(SUPPLIED RECORDS)

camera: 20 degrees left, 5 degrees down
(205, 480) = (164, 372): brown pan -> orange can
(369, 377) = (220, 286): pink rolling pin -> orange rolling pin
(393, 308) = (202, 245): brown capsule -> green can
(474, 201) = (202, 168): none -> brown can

(End SUPPLIED RECORDS)
(SUPPLIED RECORDS)

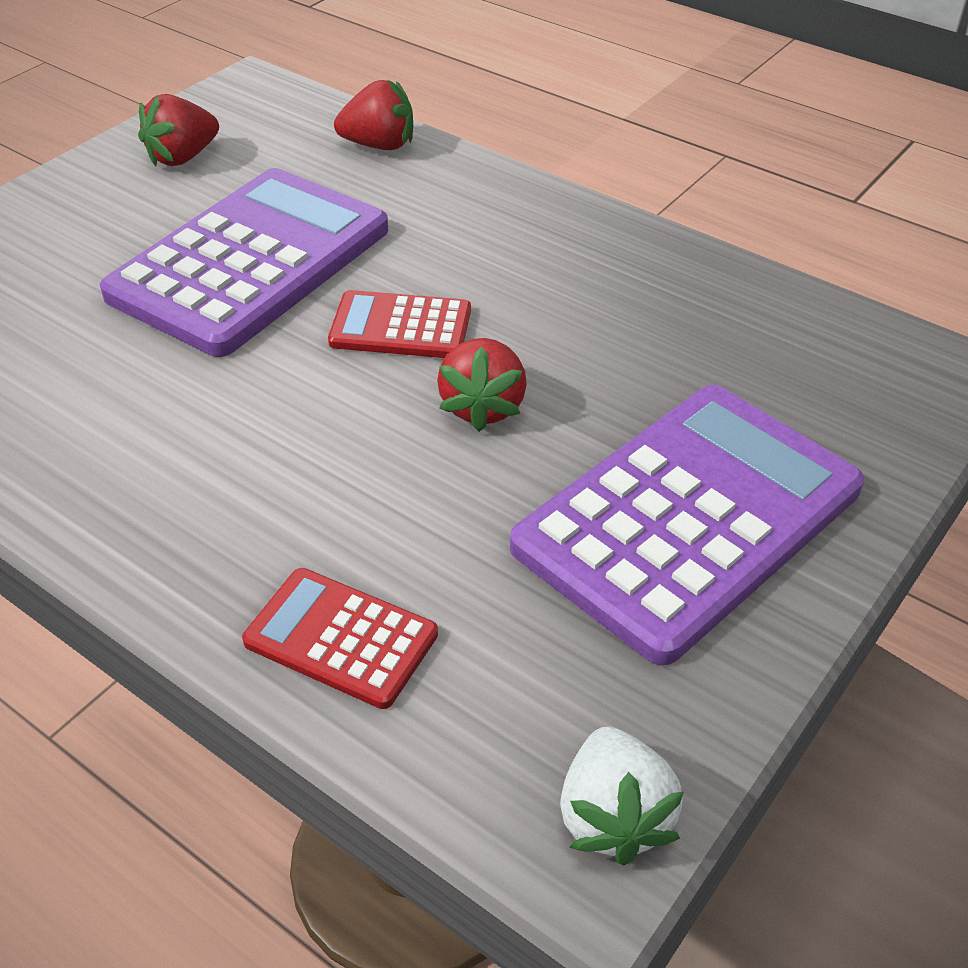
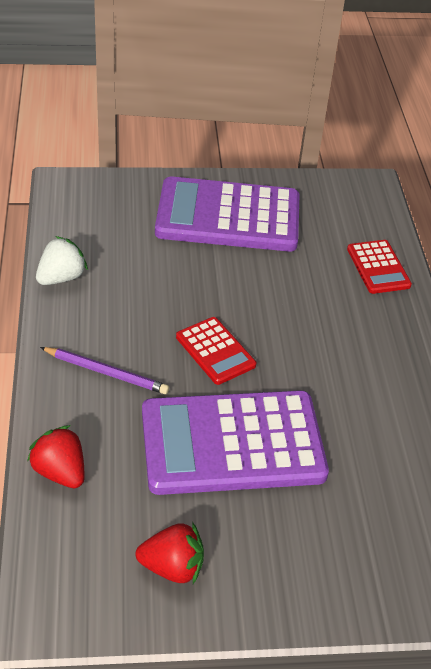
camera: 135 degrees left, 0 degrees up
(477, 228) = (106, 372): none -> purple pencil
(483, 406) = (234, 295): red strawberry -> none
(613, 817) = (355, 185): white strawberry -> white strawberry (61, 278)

(End SUPPLIED RECORDS)
(SUPPLIED RECORDS)

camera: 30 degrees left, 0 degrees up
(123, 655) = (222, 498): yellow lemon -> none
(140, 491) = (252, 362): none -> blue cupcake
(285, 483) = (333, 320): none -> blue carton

(End SUPPLIED RECORDS)

- ACTION ITEM: Every line from the line containing "camera: 20 degrees left, 5 degrees down" through the line containing "(474, 201) = (202, 168): none -> brown can" in the records above must be retyped exactly. Leave out the rest.

- FINISHED TASK:
camera: 20 degrees left, 5 degrees down
(205, 480) = (164, 372): brown pan -> orange can
(369, 377) = (220, 286): pink rolling pin -> orange rolling pin
(393, 308) = (202, 245): brown capsule -> green can
(474, 201) = (202, 168): none -> brown can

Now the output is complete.